### WHAT NEEDS TO BE DONE
Copy out every line of the material below word for word, keeping the original order.
-- start of RECORD EXCERPTS --
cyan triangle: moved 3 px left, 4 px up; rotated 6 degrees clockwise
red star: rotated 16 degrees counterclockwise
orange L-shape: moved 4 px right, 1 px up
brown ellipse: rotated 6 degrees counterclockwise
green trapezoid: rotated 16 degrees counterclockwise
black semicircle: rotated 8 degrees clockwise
-- end of RECORD EXCERPTS --
### TASK SOLUTION
cyan triangle: moved 3 px left, 4 px up; rotated 6 degrees clockwise
red star: rotated 16 degrees counterclockwise
orange L-shape: moved 4 px right, 1 px up
brown ellipse: rotated 6 degrees counterclockwise
green trapezoid: rotated 16 degrees counterclockwise
black semicircle: rotated 8 degrees clockwise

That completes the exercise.